Your objective: As the answer, set down the lines below from the one containing "GPS pin TX: D2 -> D5" through the one containing "JOY1 pin VRX: A3 -> A1", exactly and inclusively, and no others.

════════════════

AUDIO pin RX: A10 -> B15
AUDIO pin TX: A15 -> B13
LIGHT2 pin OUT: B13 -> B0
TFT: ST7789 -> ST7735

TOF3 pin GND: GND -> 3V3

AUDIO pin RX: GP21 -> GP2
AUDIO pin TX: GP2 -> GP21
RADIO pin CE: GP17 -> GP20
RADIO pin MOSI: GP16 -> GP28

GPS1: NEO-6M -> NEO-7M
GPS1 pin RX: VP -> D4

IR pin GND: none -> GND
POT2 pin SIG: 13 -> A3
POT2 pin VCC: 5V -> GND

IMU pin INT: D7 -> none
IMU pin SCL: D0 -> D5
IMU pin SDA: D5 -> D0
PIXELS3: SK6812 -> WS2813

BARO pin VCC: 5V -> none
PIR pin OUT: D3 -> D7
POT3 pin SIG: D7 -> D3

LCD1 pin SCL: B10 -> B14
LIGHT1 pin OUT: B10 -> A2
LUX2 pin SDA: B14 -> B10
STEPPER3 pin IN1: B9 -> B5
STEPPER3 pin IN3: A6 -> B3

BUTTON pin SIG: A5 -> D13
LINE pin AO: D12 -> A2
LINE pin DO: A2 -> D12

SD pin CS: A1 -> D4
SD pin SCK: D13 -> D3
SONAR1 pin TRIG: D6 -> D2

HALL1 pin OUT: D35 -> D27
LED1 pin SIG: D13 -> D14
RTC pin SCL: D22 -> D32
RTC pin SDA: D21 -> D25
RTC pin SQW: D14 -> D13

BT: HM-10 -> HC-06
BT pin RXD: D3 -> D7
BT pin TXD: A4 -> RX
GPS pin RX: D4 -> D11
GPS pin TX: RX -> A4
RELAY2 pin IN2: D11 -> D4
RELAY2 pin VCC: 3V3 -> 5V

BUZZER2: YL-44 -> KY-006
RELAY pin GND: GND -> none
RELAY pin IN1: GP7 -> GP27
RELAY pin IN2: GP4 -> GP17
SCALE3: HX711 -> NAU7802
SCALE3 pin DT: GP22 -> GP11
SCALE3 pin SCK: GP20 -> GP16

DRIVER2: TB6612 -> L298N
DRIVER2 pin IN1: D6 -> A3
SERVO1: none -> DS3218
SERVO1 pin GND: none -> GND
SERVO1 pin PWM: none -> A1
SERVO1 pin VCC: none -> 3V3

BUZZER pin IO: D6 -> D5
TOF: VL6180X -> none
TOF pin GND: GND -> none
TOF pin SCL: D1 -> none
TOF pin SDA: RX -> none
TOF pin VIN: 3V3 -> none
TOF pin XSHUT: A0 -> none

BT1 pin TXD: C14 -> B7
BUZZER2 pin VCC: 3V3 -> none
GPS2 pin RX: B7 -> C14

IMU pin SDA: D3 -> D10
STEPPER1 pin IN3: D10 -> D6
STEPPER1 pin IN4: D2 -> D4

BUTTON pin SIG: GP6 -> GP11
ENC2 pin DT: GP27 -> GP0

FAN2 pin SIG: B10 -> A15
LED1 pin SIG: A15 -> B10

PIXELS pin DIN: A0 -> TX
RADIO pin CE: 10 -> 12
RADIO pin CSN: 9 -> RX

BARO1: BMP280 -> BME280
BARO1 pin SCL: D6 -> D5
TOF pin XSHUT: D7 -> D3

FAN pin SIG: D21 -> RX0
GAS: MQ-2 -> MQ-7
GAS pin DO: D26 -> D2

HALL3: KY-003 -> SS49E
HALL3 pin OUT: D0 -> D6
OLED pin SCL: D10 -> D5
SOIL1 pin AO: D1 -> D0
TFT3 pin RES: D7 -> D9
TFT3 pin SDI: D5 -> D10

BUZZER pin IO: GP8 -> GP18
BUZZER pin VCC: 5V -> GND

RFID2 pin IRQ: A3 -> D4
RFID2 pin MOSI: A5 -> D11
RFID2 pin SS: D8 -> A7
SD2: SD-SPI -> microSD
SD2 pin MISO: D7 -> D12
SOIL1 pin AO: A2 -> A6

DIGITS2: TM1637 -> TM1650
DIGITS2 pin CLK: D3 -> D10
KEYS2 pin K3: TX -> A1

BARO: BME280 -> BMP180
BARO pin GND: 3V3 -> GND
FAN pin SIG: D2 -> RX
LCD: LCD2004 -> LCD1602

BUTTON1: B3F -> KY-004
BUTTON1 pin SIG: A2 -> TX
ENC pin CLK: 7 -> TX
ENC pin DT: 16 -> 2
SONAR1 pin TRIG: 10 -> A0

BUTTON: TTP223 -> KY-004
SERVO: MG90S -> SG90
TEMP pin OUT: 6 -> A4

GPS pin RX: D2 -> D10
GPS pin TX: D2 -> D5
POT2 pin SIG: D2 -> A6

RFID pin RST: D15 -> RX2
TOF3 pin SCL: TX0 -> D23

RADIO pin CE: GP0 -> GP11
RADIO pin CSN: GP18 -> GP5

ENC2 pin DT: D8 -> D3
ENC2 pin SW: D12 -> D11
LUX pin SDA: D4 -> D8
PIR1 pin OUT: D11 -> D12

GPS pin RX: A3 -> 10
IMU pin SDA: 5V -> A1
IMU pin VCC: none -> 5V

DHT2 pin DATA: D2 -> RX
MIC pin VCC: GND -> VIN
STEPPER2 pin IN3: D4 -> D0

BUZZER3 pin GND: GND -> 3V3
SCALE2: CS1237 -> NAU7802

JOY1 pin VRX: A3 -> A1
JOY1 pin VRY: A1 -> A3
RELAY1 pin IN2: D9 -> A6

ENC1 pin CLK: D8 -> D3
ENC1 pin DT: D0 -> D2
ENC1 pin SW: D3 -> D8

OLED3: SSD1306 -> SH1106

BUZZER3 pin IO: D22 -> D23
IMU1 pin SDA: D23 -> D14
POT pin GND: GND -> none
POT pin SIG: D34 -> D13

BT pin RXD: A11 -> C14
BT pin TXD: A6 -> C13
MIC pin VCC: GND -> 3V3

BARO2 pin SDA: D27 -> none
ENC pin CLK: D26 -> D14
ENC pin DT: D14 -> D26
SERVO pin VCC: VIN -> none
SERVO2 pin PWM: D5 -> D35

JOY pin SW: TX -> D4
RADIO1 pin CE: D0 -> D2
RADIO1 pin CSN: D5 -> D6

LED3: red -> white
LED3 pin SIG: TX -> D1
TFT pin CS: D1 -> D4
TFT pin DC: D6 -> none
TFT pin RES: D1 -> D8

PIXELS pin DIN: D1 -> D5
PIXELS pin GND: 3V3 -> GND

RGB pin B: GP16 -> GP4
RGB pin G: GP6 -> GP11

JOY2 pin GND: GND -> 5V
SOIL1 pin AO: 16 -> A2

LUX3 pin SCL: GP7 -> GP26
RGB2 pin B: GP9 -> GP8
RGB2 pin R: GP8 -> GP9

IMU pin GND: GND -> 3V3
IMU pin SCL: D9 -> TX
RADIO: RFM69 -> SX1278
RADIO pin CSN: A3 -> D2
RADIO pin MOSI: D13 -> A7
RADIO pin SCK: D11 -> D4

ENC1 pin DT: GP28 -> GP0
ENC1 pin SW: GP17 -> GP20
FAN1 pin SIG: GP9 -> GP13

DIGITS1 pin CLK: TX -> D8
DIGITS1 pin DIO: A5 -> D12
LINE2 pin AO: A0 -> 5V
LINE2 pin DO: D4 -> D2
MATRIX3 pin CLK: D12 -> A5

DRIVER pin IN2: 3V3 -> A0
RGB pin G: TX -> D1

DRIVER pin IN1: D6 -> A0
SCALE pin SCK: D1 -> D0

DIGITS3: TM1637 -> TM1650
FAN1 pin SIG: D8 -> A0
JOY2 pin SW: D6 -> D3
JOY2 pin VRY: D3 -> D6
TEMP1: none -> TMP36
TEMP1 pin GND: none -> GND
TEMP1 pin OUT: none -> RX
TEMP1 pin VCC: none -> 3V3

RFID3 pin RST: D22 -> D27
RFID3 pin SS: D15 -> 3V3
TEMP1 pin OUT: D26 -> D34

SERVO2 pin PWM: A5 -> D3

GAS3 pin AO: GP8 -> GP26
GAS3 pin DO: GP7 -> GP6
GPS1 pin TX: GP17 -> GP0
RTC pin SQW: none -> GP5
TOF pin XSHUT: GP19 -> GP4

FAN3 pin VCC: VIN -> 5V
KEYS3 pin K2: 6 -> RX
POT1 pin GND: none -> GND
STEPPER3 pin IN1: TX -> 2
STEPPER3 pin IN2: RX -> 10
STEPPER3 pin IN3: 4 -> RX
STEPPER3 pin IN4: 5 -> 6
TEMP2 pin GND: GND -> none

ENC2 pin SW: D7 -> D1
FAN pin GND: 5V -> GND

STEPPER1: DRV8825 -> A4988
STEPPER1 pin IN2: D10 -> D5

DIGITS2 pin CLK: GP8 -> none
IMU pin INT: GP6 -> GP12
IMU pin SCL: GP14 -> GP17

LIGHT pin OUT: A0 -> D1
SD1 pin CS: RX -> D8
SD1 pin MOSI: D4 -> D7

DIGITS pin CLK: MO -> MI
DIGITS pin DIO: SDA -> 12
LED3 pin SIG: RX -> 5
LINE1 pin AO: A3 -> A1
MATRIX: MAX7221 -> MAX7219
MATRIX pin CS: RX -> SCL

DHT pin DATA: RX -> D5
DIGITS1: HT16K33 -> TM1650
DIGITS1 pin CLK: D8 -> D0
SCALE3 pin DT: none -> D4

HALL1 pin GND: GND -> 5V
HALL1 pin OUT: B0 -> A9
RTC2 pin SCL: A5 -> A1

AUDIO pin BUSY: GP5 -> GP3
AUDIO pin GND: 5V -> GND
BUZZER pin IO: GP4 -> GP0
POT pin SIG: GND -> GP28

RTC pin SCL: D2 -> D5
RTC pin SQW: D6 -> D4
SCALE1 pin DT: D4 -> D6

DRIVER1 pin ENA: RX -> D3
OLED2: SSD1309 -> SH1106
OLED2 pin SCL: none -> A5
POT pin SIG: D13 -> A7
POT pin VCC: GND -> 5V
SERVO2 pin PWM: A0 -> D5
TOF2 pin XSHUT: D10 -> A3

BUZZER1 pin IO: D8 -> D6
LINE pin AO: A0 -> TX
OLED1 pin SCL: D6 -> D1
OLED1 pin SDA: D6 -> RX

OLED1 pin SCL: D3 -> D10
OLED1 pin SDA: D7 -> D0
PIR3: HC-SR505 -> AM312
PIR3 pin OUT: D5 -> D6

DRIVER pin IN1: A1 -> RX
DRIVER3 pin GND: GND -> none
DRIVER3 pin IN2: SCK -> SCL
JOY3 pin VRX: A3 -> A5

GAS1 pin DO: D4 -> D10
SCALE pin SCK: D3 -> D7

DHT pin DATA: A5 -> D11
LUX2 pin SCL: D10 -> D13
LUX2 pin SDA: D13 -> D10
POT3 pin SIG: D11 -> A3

════════════════

Exercise response:
GPS pin TX: D2 -> D5
POT2 pin SIG: D2 -> A6

RFID pin RST: D15 -> RX2
TOF3 pin SCL: TX0 -> D23

RADIO pin CE: GP0 -> GP11
RADIO pin CSN: GP18 -> GP5

ENC2 pin DT: D8 -> D3
ENC2 pin SW: D12 -> D11
LUX pin SDA: D4 -> D8
PIR1 pin OUT: D11 -> D12

GPS pin RX: A3 -> 10
IMU pin SDA: 5V -> A1
IMU pin VCC: none -> 5V

DHT2 pin DATA: D2 -> RX
MIC pin VCC: GND -> VIN
STEPPER2 pin IN3: D4 -> D0

BUZZER3 pin GND: GND -> 3V3
SCALE2: CS1237 -> NAU7802

JOY1 pin VRX: A3 -> A1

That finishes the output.